• TASK TO CARRY OUT
Beginning with the line that holds "none -> pink 1x1 brick [504,350,579,441]" and ending with the last line below, repeat each line exactly, leaving any pictures out.
------------------------------------------------------------
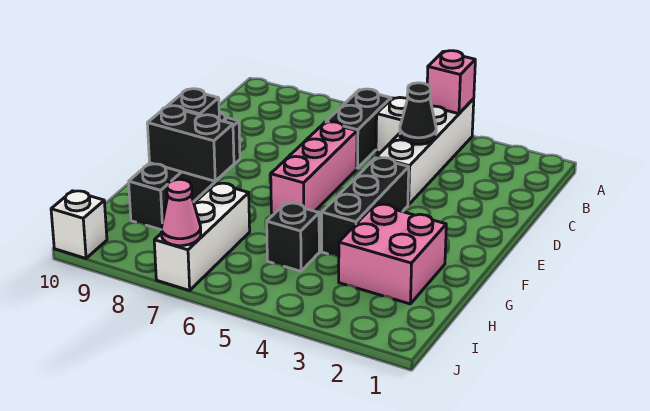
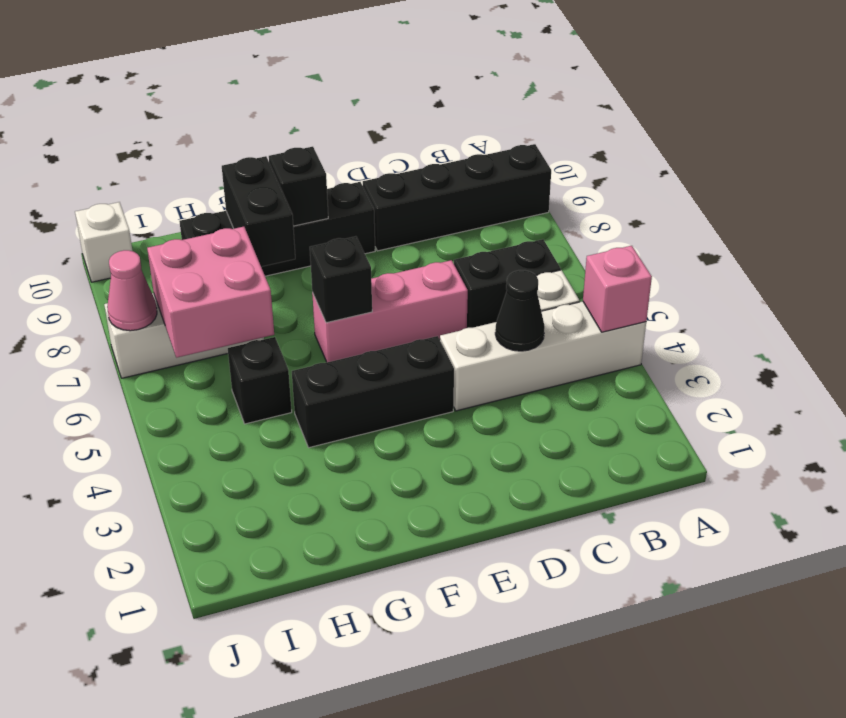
none -> black 1x4 brick [363,144,551,251]
none -> black 1x1 brick [310,236,372,323]
pink 2x2 brick [339,204,446,304] -> pink 2x2 brick moved to [147,227,274,358]

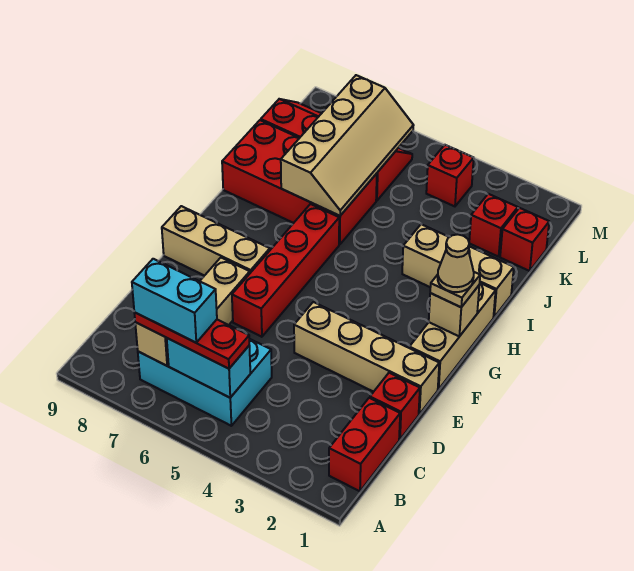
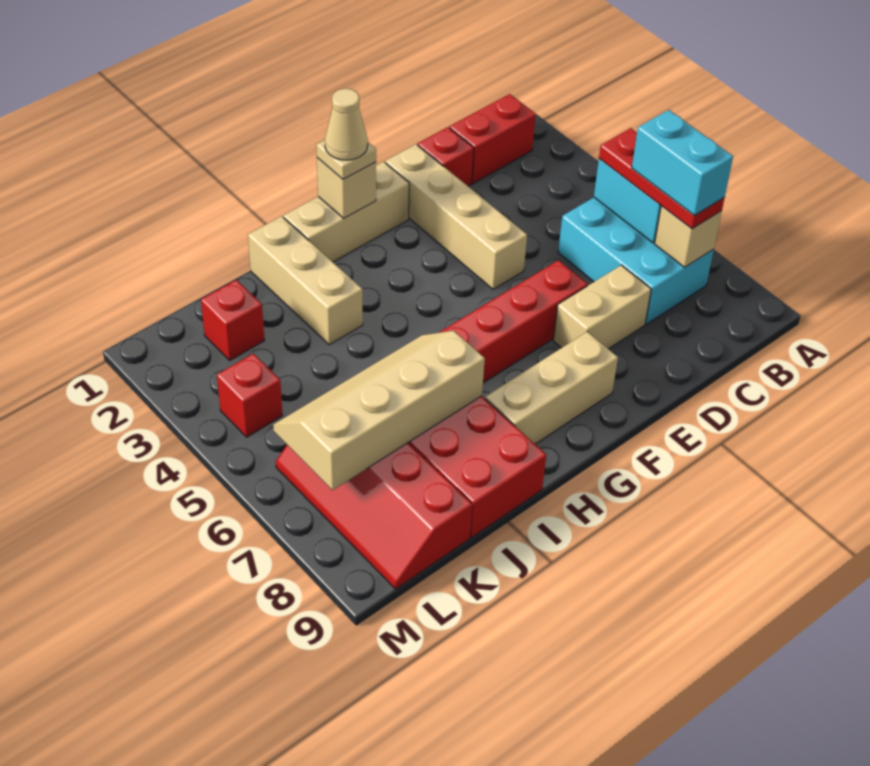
tan 1x3 brick [162,206,270,276] -> tan 1x3 brick turned to [485,332,618,444]
red 1x1 brick [500,208,549,271] -> none

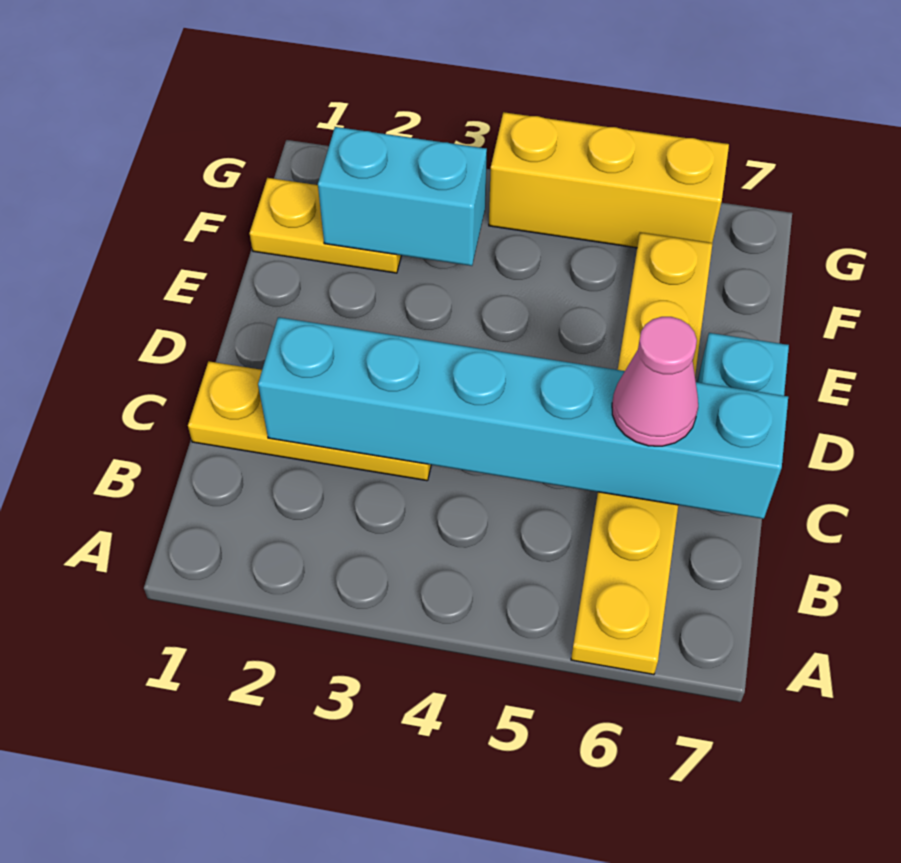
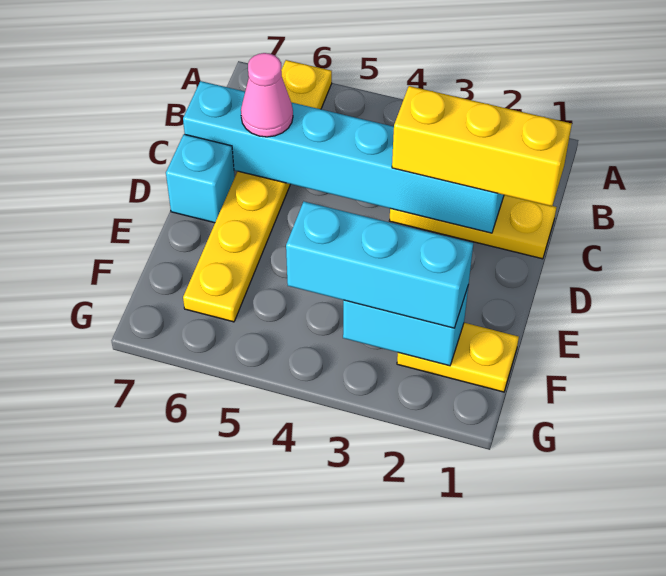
none -> cyan 1x3 brick [286,202,473,328]
yellow 1x3 brick [489,112,729,248] -> yellow 1x3 brick moved to [392,86,572,206]

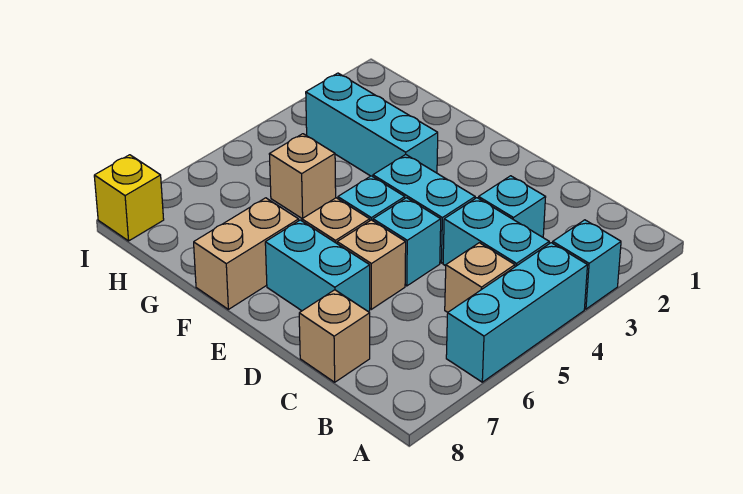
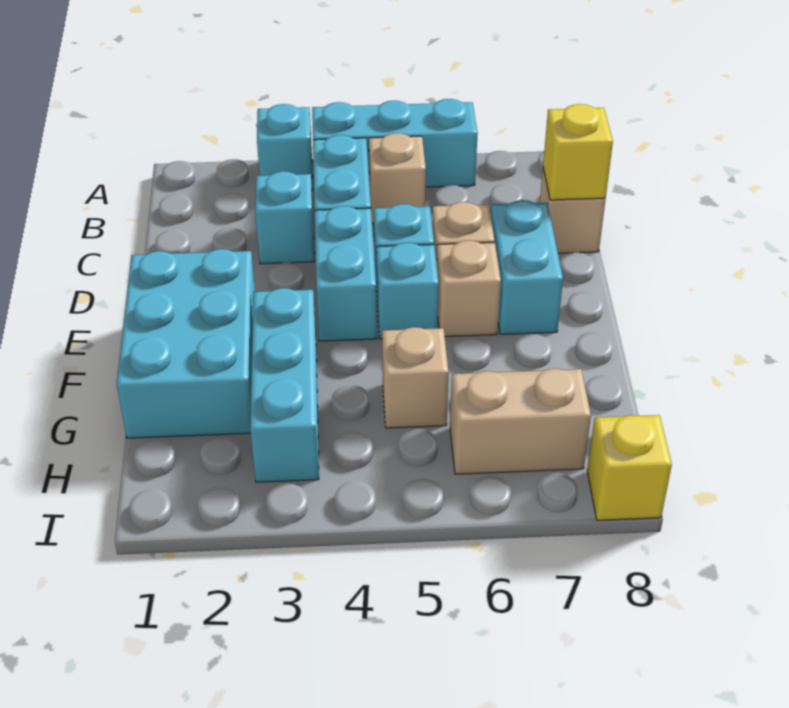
none -> yellow 1x1 brick [543,104,613,200]
none -> cyan 2x3 brick [117,249,255,438]
tan 1x2 brick [194,198,299,309] -> tan 1x2 brick moved to [450,369,591,474]

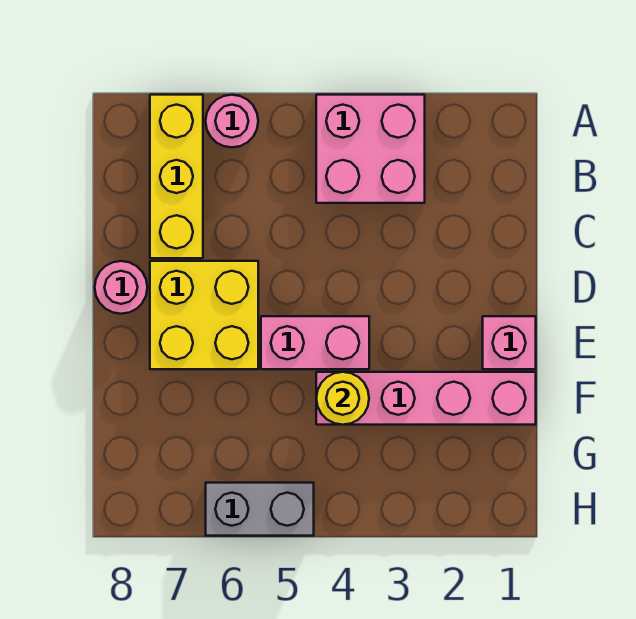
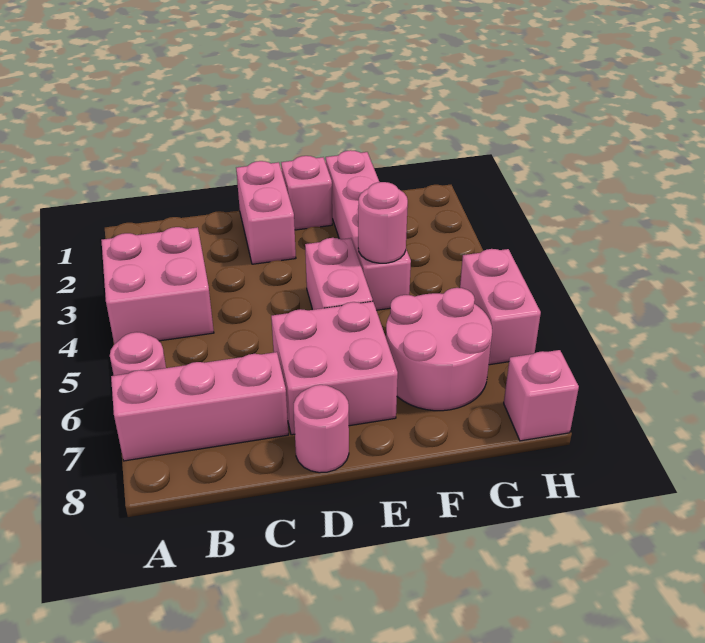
yellow 1x3 brick [150,95,203,258] -> pink 1x3 brick [111,352,288,461]
none -> pink 1x2 brick [236,161,296,264]
yellow 2x2 brick [150,261,258,369] -> pink 2x2 brick [271,301,398,435]
yellow 1x1 round brick [316,372,369,425] -> pink 1x1 round brick [358,182,408,263]
none -> pink 2x2 round brick [386,288,492,411]
grey 1x2 brick [206,483,314,536] -> pink 1x2 brick [460,249,541,365]
none -> pink 1x1 brick [504,350,579,441]

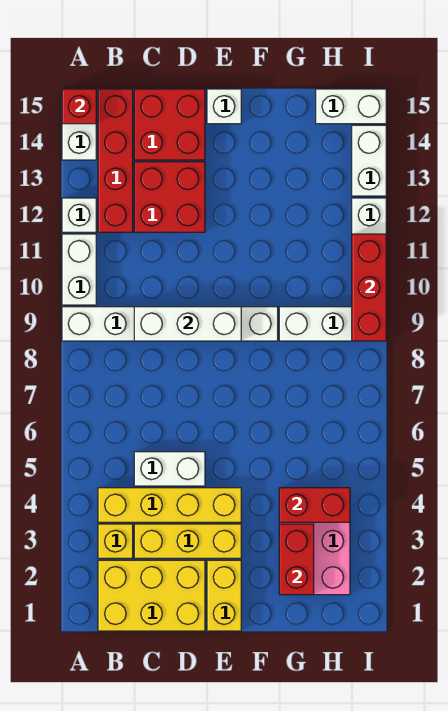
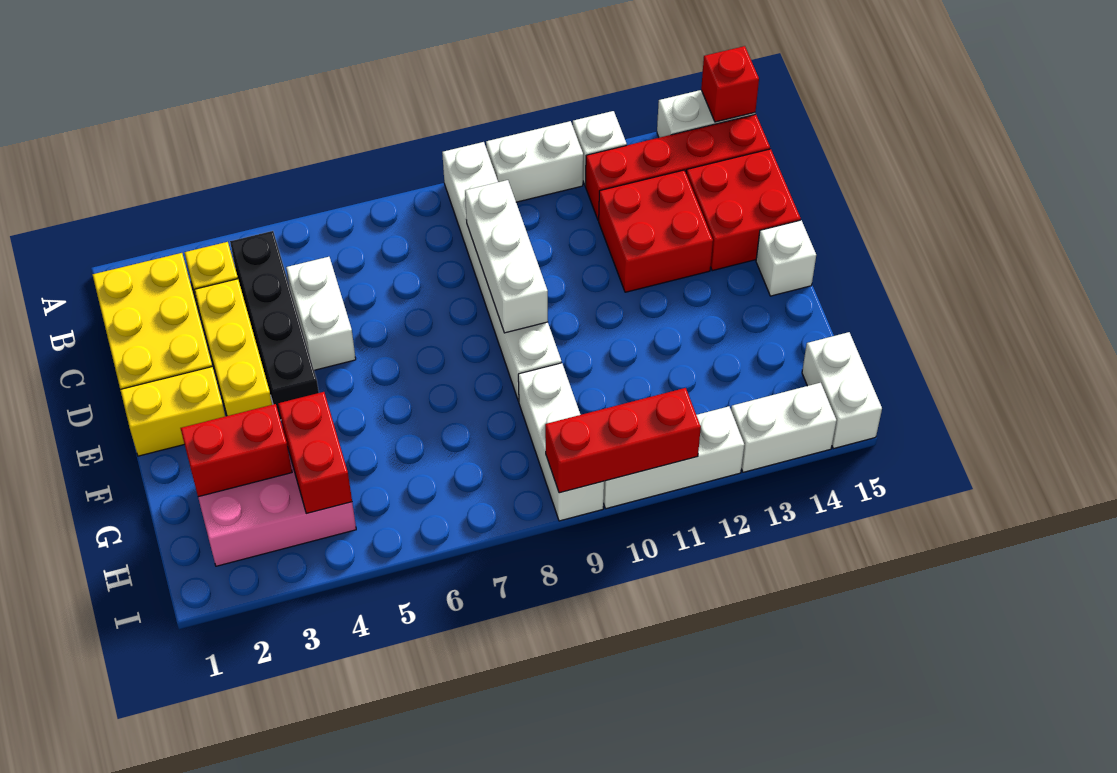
yellow 1x4 brick [98,488,241,522] -> black 1x4 brick [230,231,319,420]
------------------------------------------------------------
• RESPONSE TO THE EXERCISE
none -> pink 1x1 brick [504,350,579,441]

yellow 1x4 brick [98,488,241,522] -> black 1x4 brick [230,231,319,420]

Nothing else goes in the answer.